Task objective
Below are records; state how many of their lines hold the word "board", and give only the figure.

Records supplied
────────────────────────────────────────

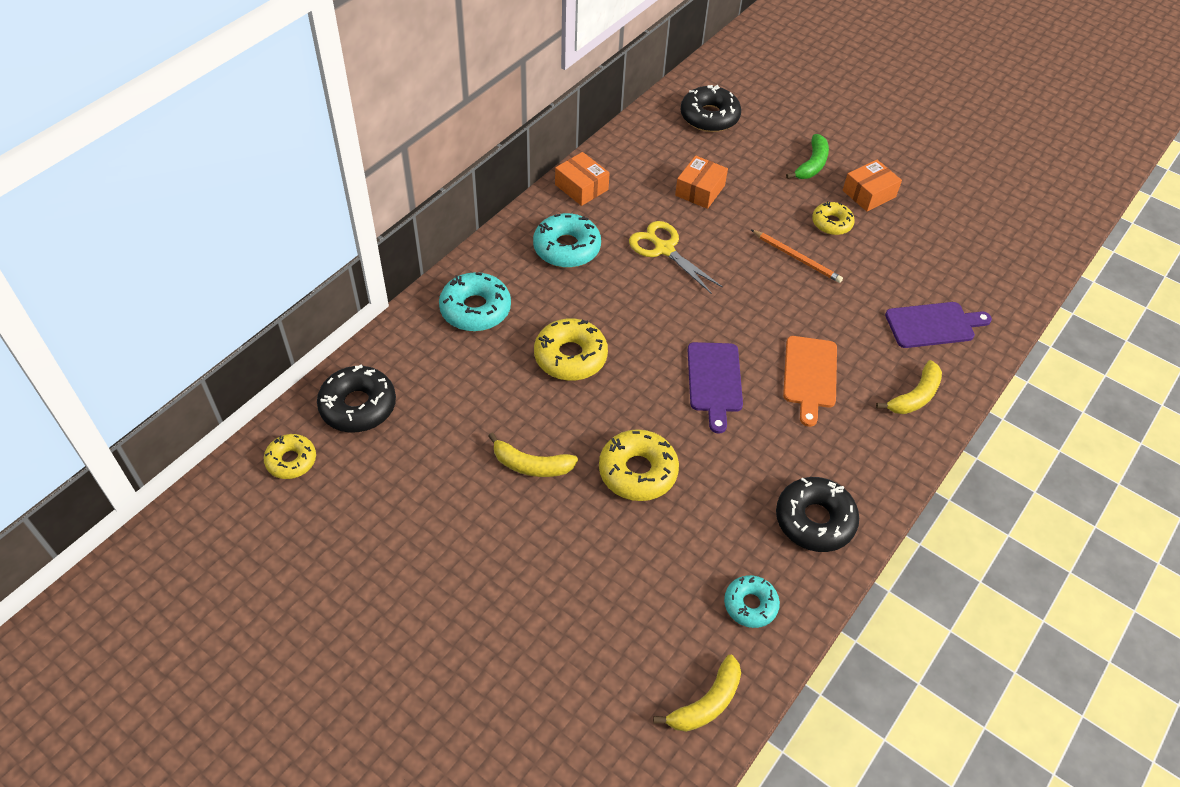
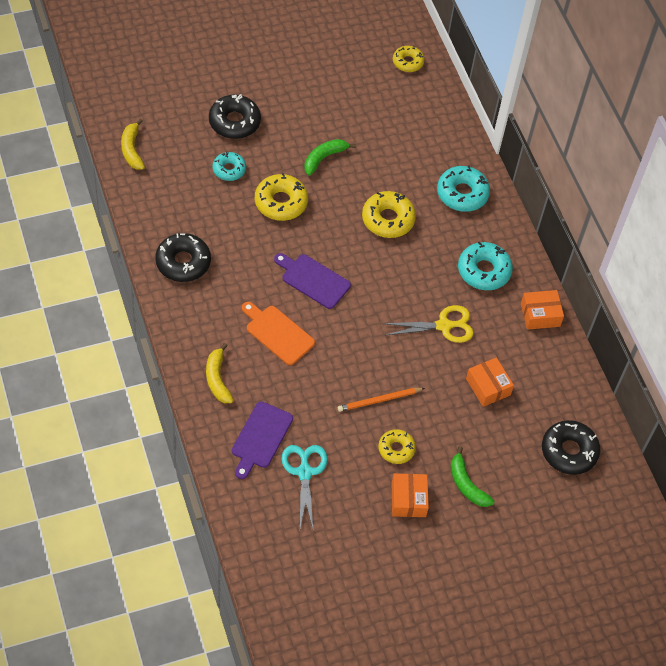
camera: 120 degrees right, 5 degrees up
(358, 406) = (425, 105): black donut -> black donut (234, 122)
(531, 465) = (324, 158): yellow banana -> green banana
(750, 605) = (162, 200): turquoise donut -> turquoise donut (229, 169)
(927, 274) = (304, 472): none -> turquoise scissors

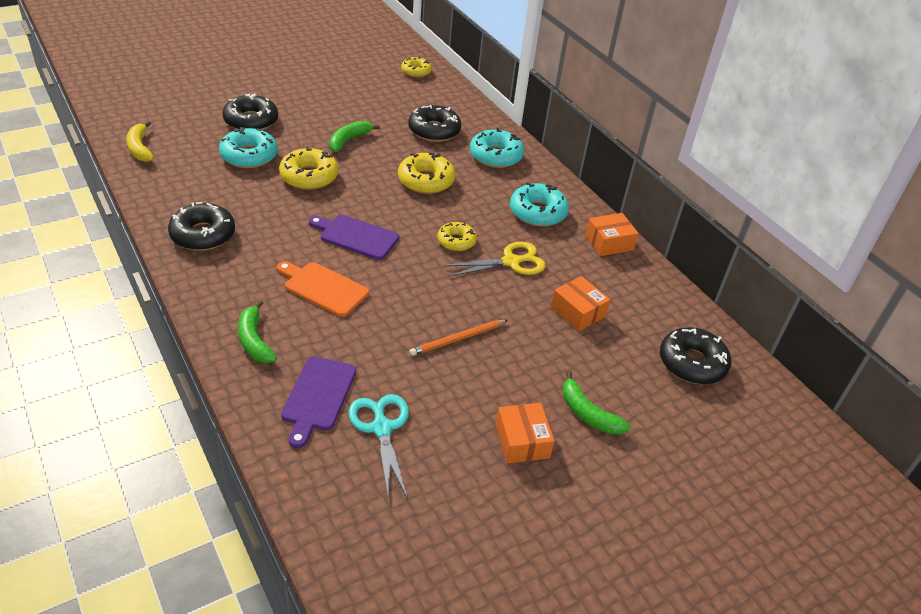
camera: 10 degrees left, 15 degrees down
(217, 379) = (254, 340): yellow banana -> green banana
(229, 169) = (249, 156): turquoise donut -> turquoise donut, size x1.58
(396, 449) = (491, 387): yellow donut -> yellow donut (456, 241)
(409, 152) = (434, 130): none -> black donut

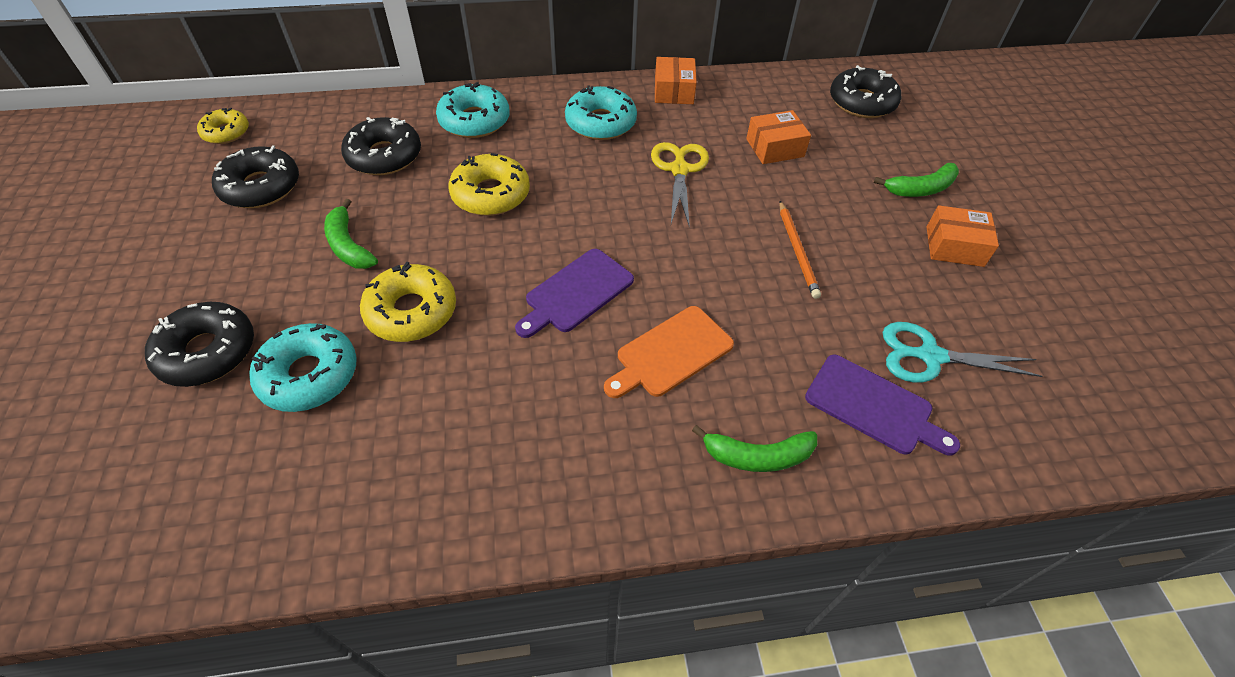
camera: 65 degrees left, 10 degrees up
(140, 148) = (170, 544): yellow banana -> none
(203, 235) = (491, 480): black donut -> black donut (261, 187)
(456, 241) = (625, 202): yellow donut -> none

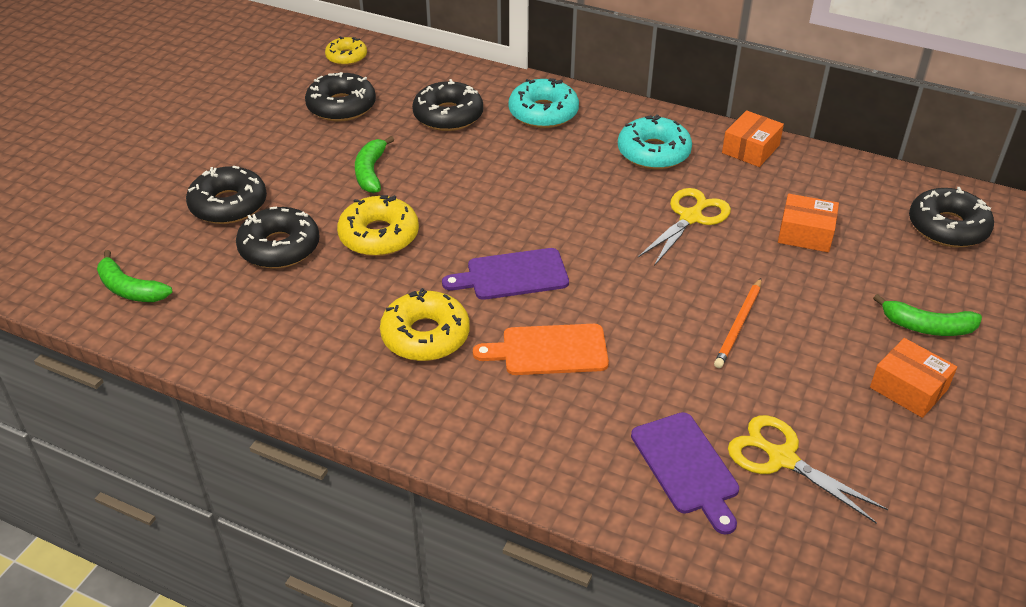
camera: 35 degrees right, 10 degrees down
(309, 375) = (279, 247): turquoise donut -> black donut
(491, 194) = (507, 175): yellow donut -> yellow donut (425, 336)
(757, 456) = (551, 450): green banana -> green banana (130, 289)
(930, 356) = (781, 458): turquoise scissors -> yellow scissors

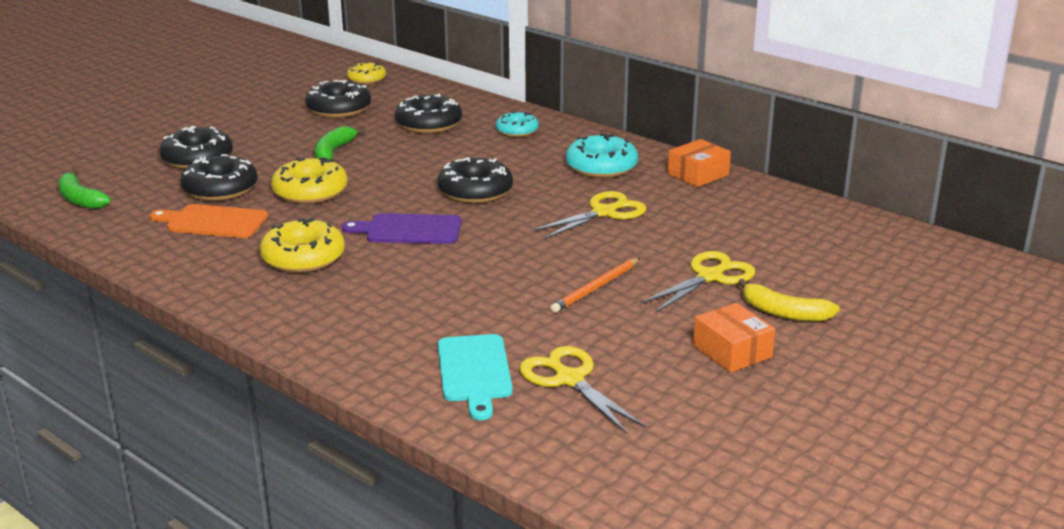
camera: 15 degrees right, 15 degrees down
(543, 113) = (517, 131): turquoise donut -> turquoise donut, size x0.63
(549, 350) = (406, 281): orange cutting board -> orange cutting board (213, 222)
(686, 467) = (474, 372): purple cutting board -> turquoise cutting board
(805, 234) = (709, 236): orange box -> none
(835, 290) = (710, 277): none -> yellow scissors
(926, 326) = (783, 312): green banana -> yellow banana
(947, 227) = (859, 248): black donut -> black donut (475, 191)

────────────────────────────────────────

Solution
2